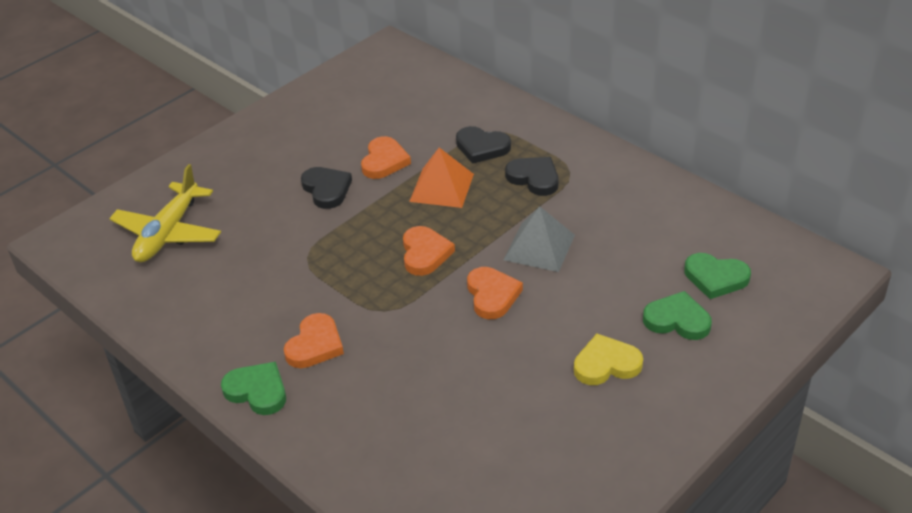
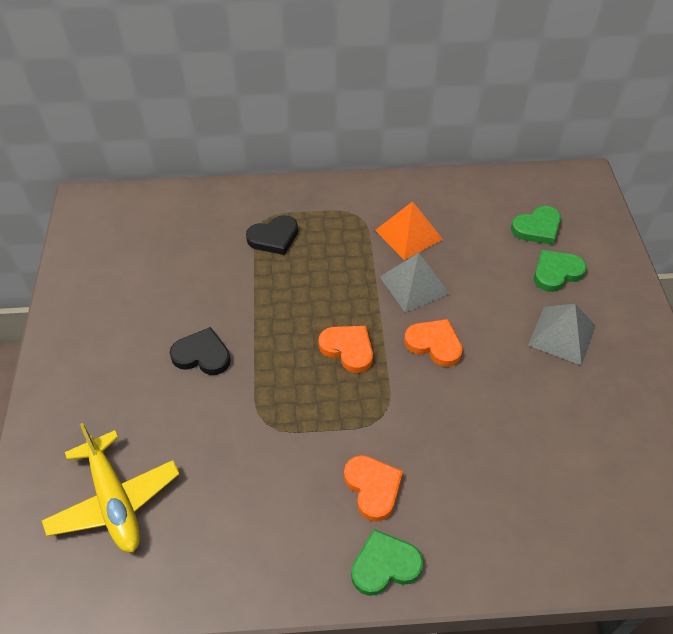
camera: 50 degrees left, 10 degrees up
orange heart [361,136,411,179] -> none
orange pyramid [409,147,474,208] -> orange pyramid moved to [375,201,443,260]
black heart [505,157,559,196] -> none
yellow heart [574,334,643,385] -> grey pyramid [528,304,596,366]

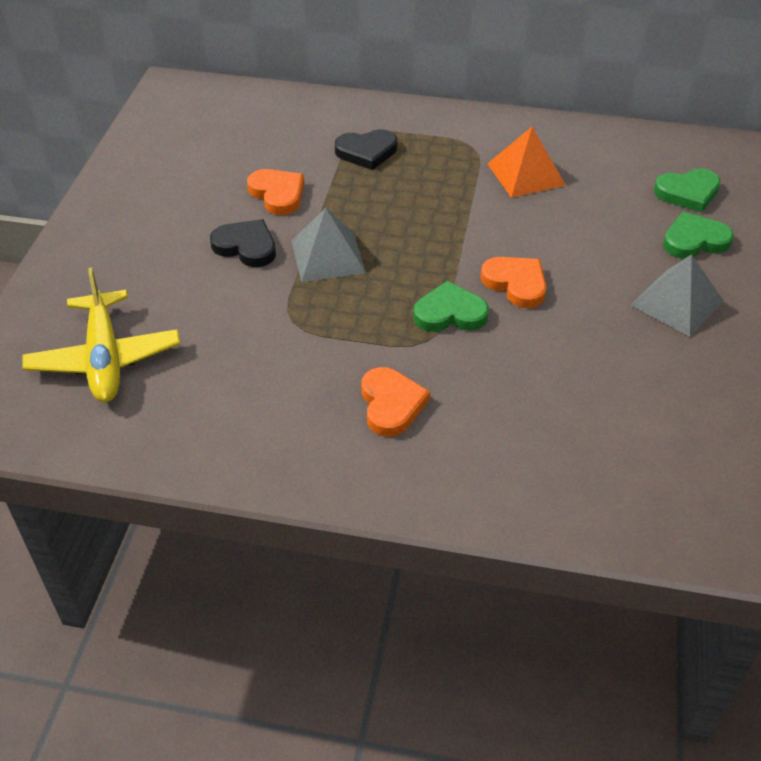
camera: 15 degrees right, 5 degrees down
orange heart [318,326,373,373] -> orange heart moved to [247,169,304,215]
green heart [351,529,423,596] -> green heart moved to [413,281,489,332]
grey pyramid [380,253,450,313] -> grey pyramid moved to [291,208,366,282]

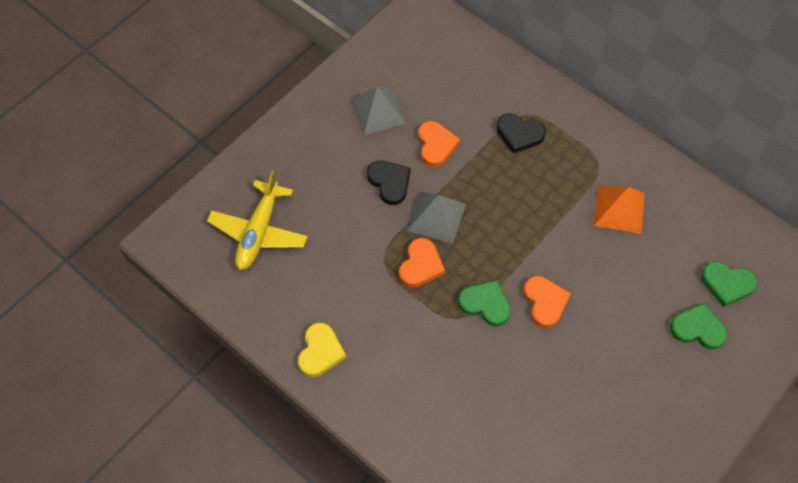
camera: 30 degrees right, 15 degrees up
orange heart [361,367,430,437] -> orange heart moved to [399,238,445,288]
grey pyramid [631,254,724,337] -> grey pyramid moved to [350,87,406,135]
none -> yellow heart [298,323,346,377]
--------------------------------------------------
→ **What you should do**: Only the lines from the first line of the listing above through the line with "orange heart [318,326,373,373]" should be set down, exactly and without pictures.

→ **Solution for this task**:
camera: 50 degrees left, 10 degrees up
orange heart [361,136,411,179] -> none
orange pyramid [409,147,474,208] -> orange pyramid moved to [375,201,443,260]
black heart [505,157,559,196] -> none
yellow heart [574,334,643,385] -> grey pyramid [528,304,596,366]

camera: 15 degrees right, 5 degrees down
orange heart [318,326,373,373] -> orange heart moved to [247,169,304,215]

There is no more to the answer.